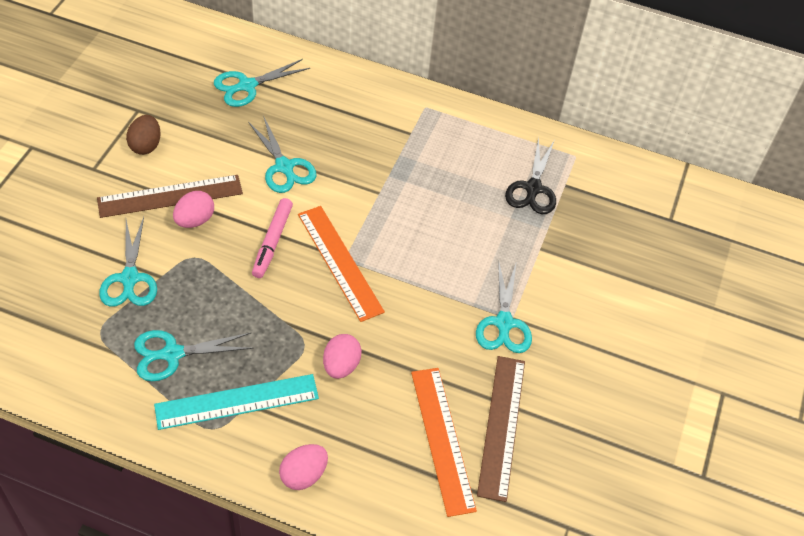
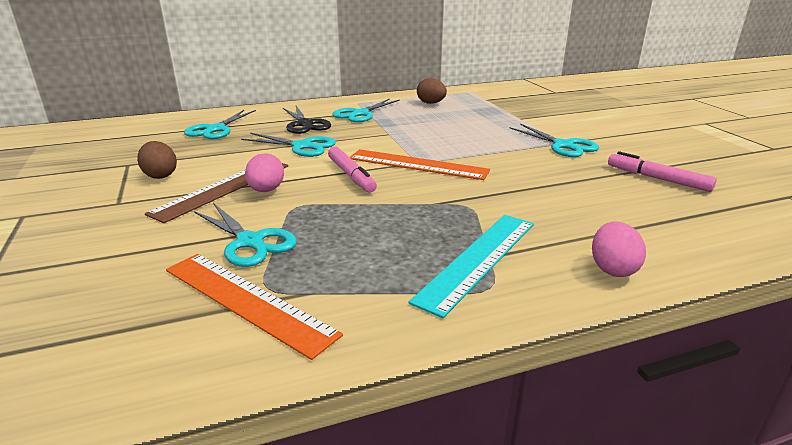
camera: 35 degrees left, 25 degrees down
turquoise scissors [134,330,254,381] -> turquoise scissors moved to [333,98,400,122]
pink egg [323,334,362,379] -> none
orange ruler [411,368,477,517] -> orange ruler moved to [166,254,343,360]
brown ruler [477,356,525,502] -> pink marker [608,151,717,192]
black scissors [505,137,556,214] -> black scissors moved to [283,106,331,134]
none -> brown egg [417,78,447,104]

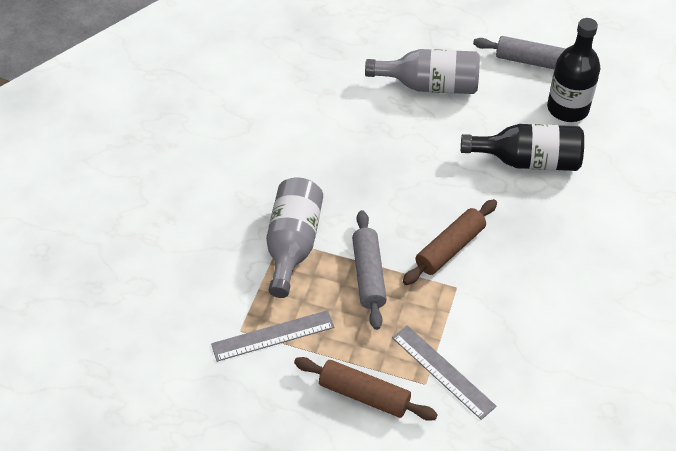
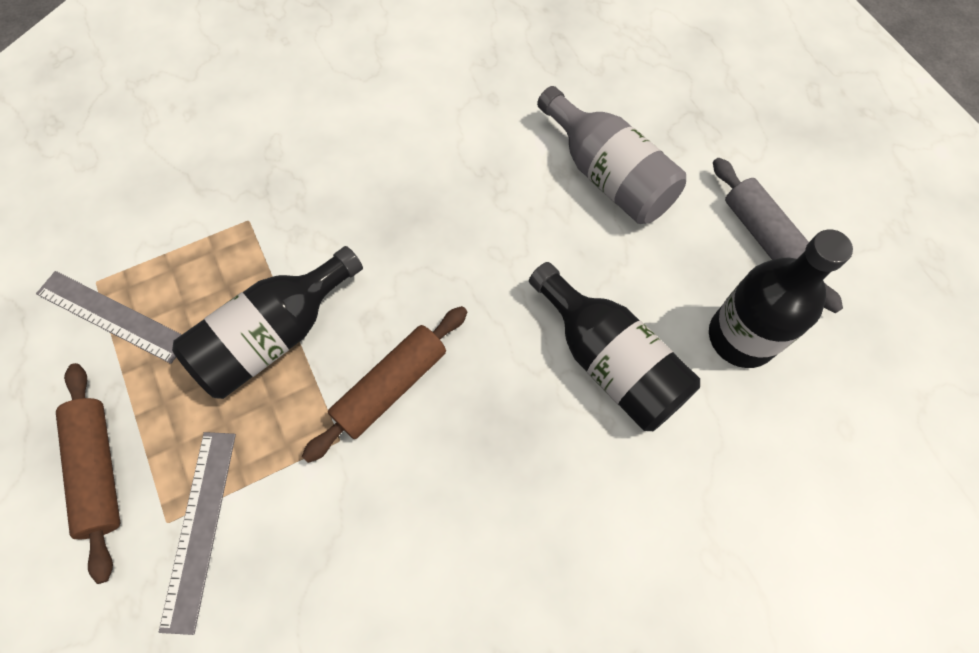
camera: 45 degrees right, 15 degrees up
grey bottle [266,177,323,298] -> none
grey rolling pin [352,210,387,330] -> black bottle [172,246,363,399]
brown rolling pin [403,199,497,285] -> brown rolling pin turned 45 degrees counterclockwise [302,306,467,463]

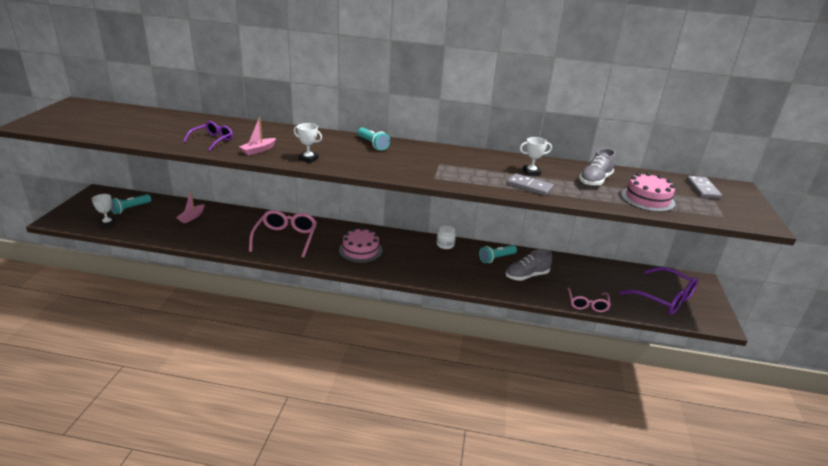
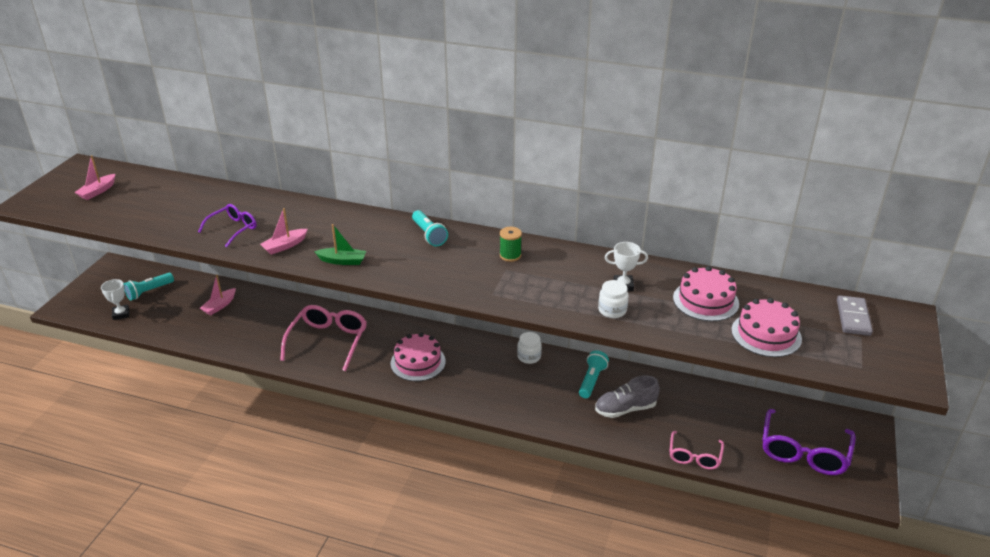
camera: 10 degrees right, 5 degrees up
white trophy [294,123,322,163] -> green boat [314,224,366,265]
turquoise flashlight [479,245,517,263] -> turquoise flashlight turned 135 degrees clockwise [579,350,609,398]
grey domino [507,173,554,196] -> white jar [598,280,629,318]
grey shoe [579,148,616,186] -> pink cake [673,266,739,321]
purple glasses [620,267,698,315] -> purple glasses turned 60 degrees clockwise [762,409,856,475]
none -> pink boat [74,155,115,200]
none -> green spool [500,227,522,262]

____________________

AIM OF THE EXERCISE —
When repeating the listing, keep each line exact and exclude the pictures.

TASK RESULT —
camera: 35 degrees left, 25 degrees down
turquoise scissors [134,330,254,381] -> turquoise scissors moved to [333,98,400,122]
pink egg [323,334,362,379] -> none
orange ruler [411,368,477,517] -> orange ruler moved to [166,254,343,360]
brown ruler [477,356,525,502] -> pink marker [608,151,717,192]
black scissors [505,137,556,214] -> black scissors moved to [283,106,331,134]
none -> brown egg [417,78,447,104]

camera: 45 degrees right, 15 degrees up
grey bottle [266,177,323,298] -> none
grey rolling pin [352,210,387,330] -> black bottle [172,246,363,399]
brown rolling pin [403,199,497,285] -> brown rolling pin turned 45 degrees counterclockwise [302,306,467,463]

camera: 10 degrees right, 5 degrees up
white trophy [294,123,322,163] -> green boat [314,224,366,265]
turquoise flashlight [479,245,517,263] -> turquoise flashlight turned 135 degrees clockwise [579,350,609,398]
grey domino [507,173,554,196] -> white jar [598,280,629,318]
grey shoe [579,148,616,186] -> pink cake [673,266,739,321]
purple glasses [620,267,698,315] -> purple glasses turned 60 degrees clockwise [762,409,856,475]
none -> pink boat [74,155,115,200]
none -> green spool [500,227,522,262]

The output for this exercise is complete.